§ WHAT THE EXERCISE ASKS: Everything in the records must appear again exactly, except the images.
[[ EXTRACTED INFORMATION, beginning ]]
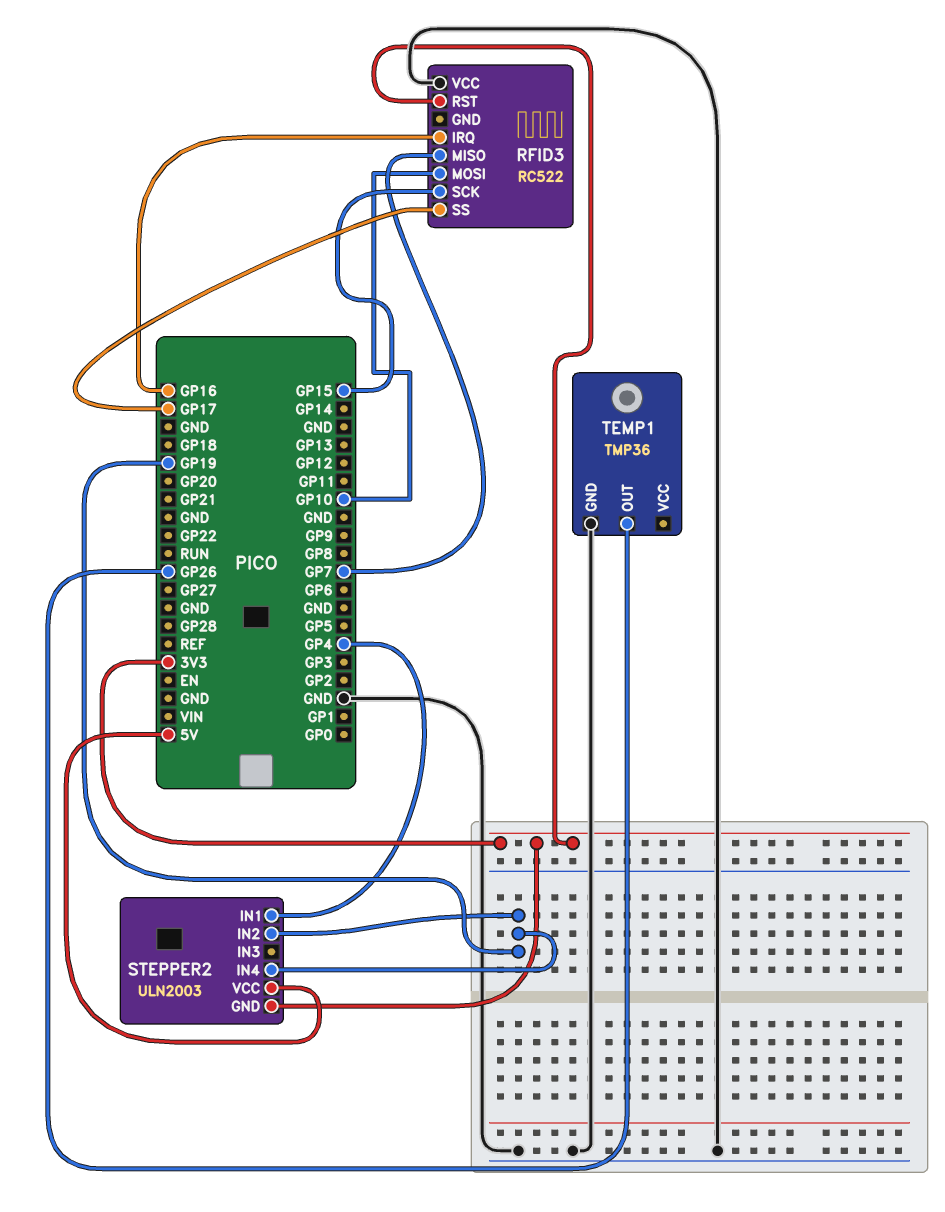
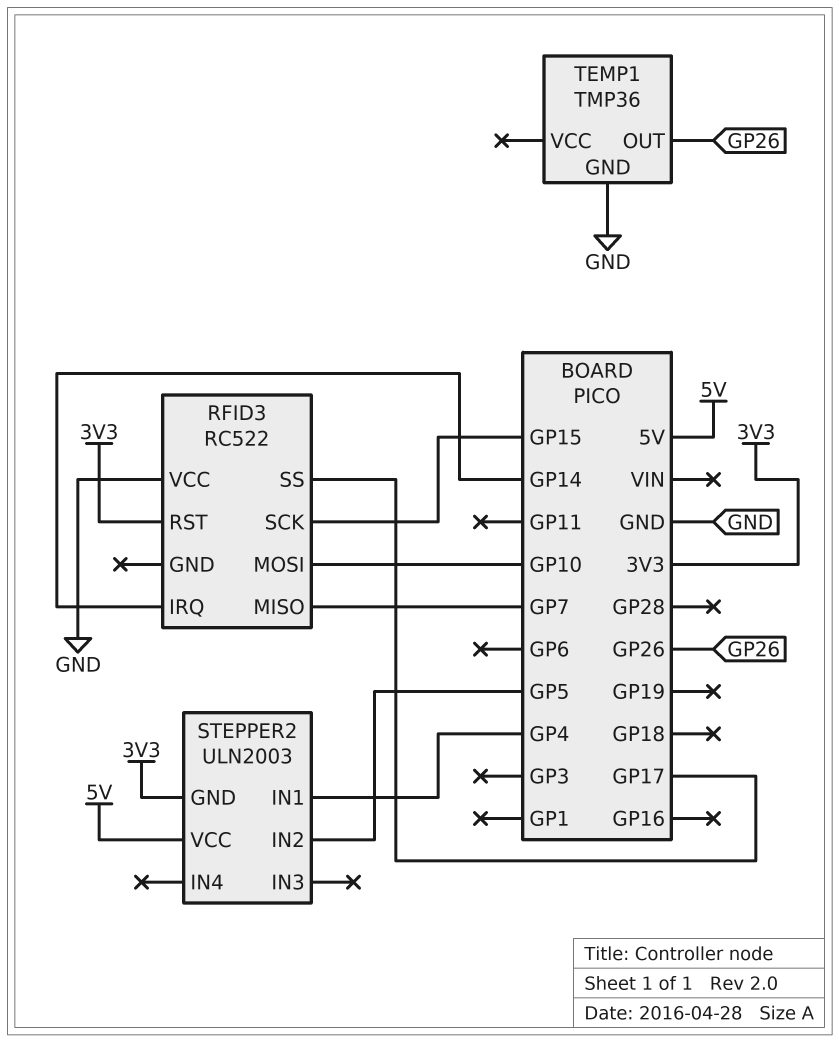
RFID3 pin IRQ: GP16 -> GP14
STEPPER2 pin IN2: GP19 -> GP5
STEPPER2 pin IN4: GP19 -> none

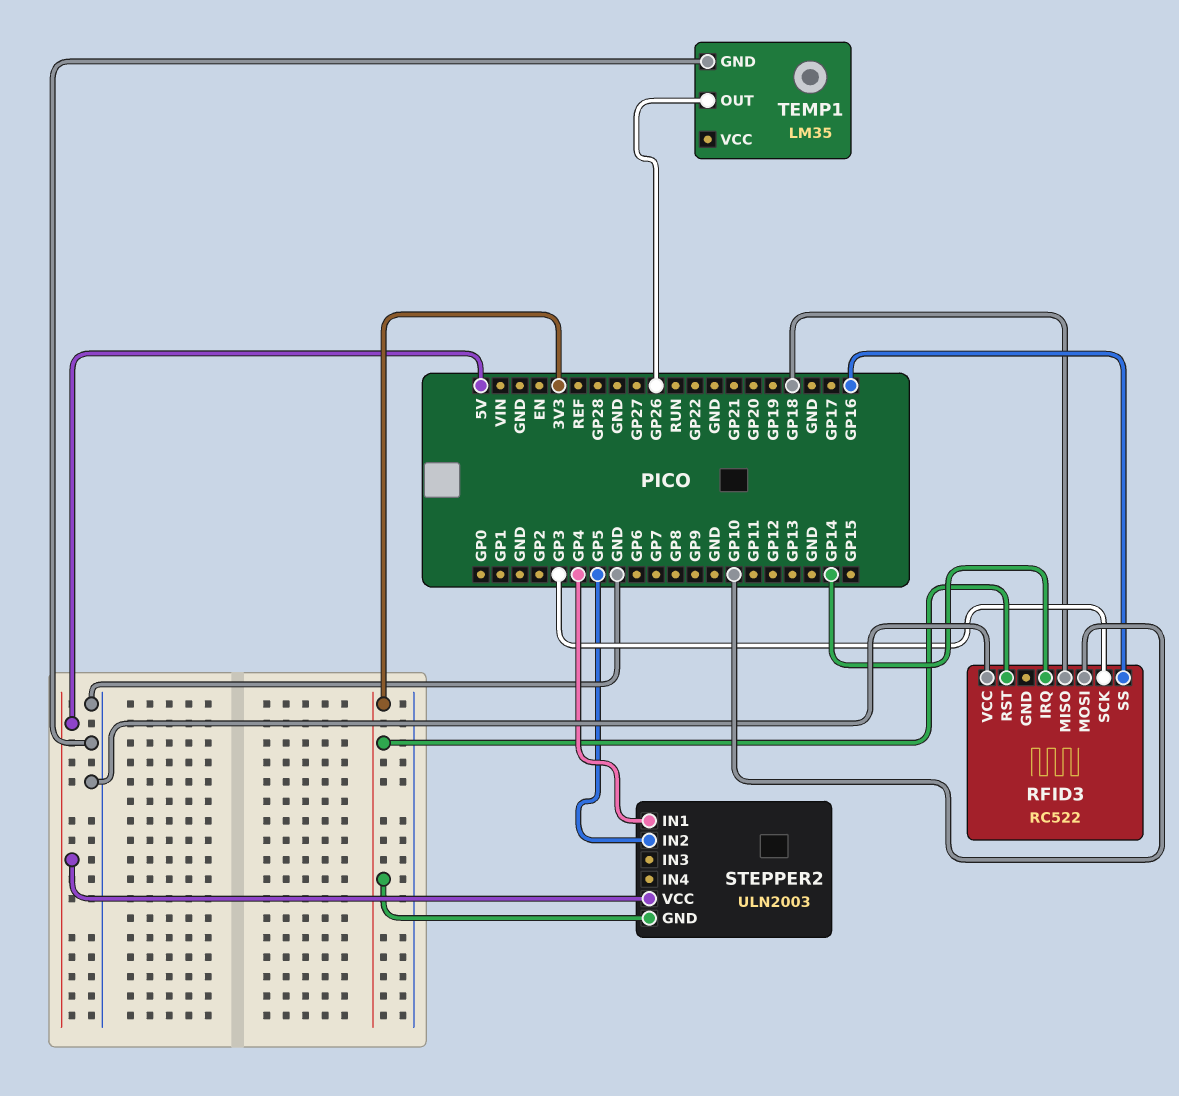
RFID3 pin MISO: GP7 -> GP18
RFID3 pin SCK: GP15 -> GP3
RFID3 pin SS: GP17 -> GP16
TEMP1: TMP36 -> LM35

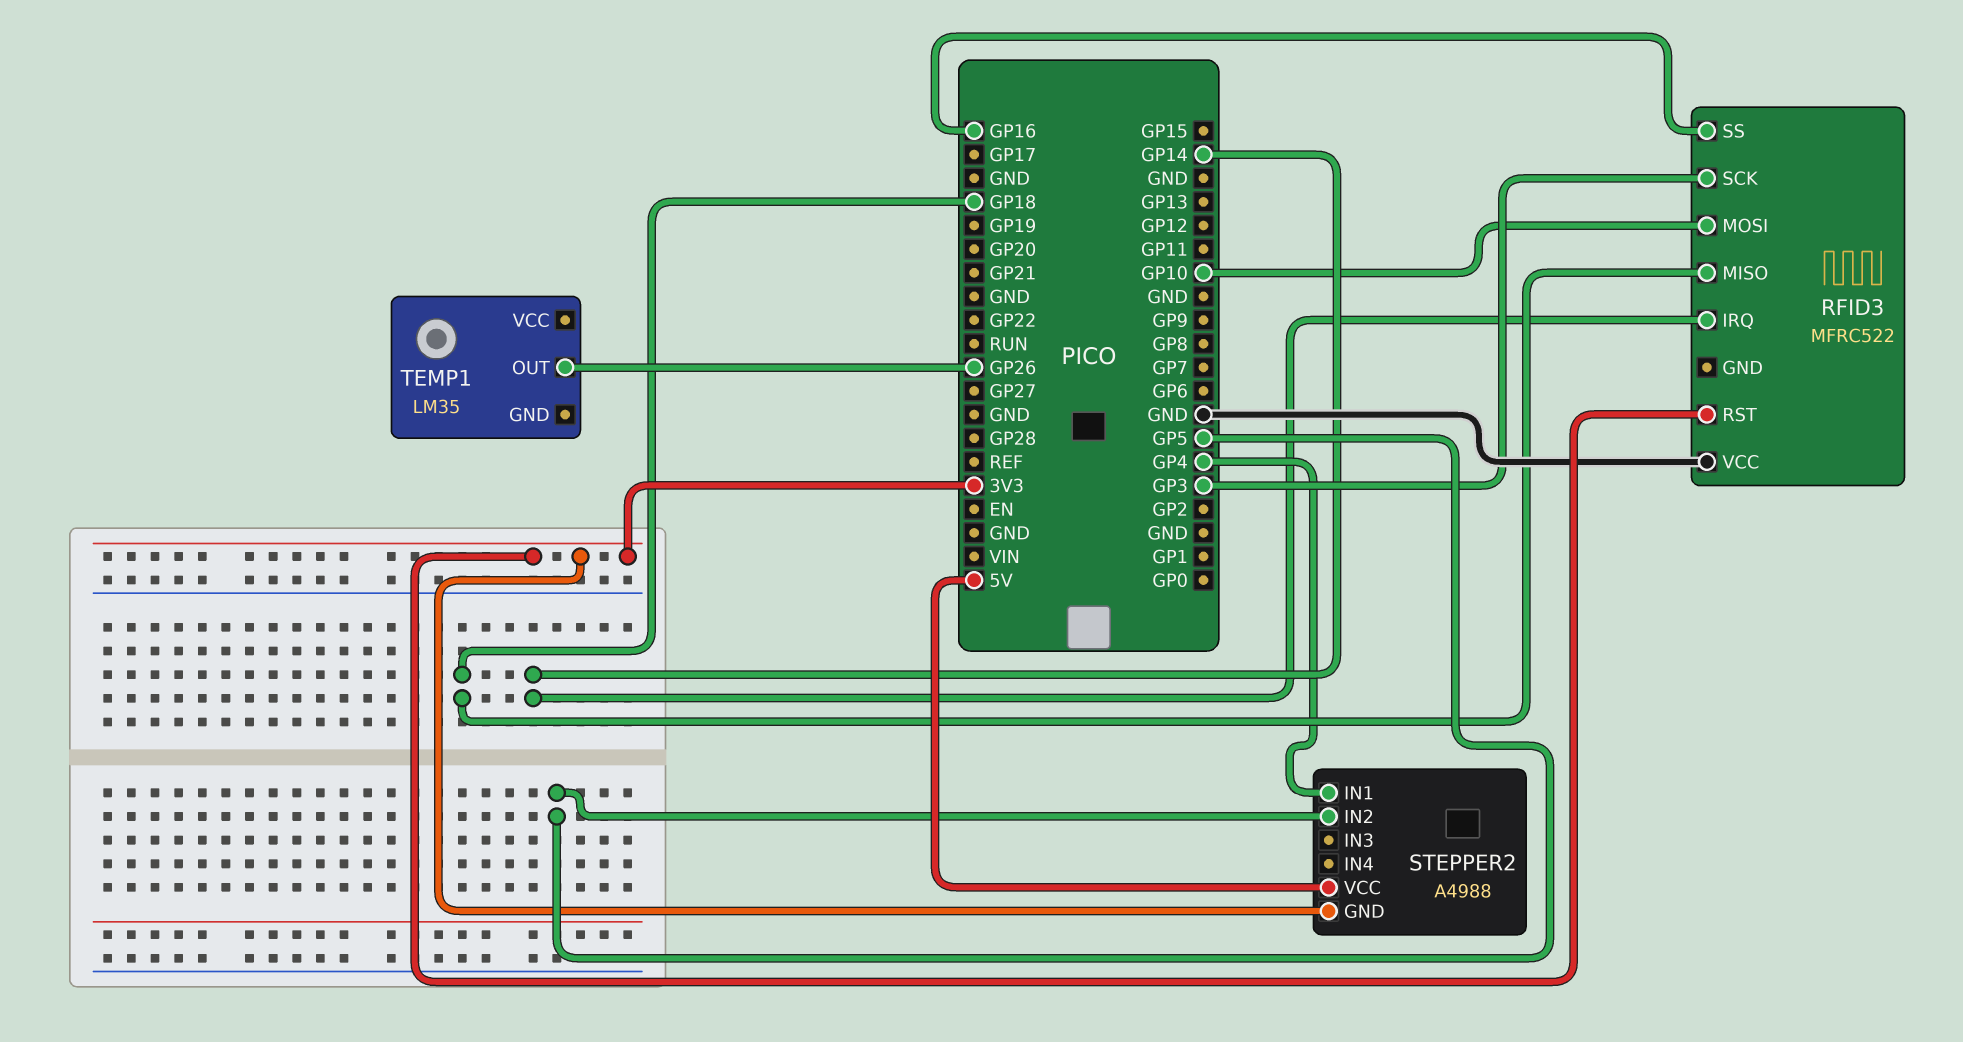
RFID3: RC522 -> MFRC522
STEPPER2: ULN2003 -> A4988
TEMP1 pin GND: GND -> none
[[ EXTRACTED INFORMATION, end ]]
§ SOLUTION TO THIS EXERCISE:
RFID3 pin IRQ: GP16 -> GP14
STEPPER2 pin IN2: GP19 -> GP5
STEPPER2 pin IN4: GP19 -> none

RFID3 pin MISO: GP7 -> GP18
RFID3 pin SCK: GP15 -> GP3
RFID3 pin SS: GP17 -> GP16
TEMP1: TMP36 -> LM35

RFID3: RC522 -> MFRC522
STEPPER2: ULN2003 -> A4988
TEMP1 pin GND: GND -> none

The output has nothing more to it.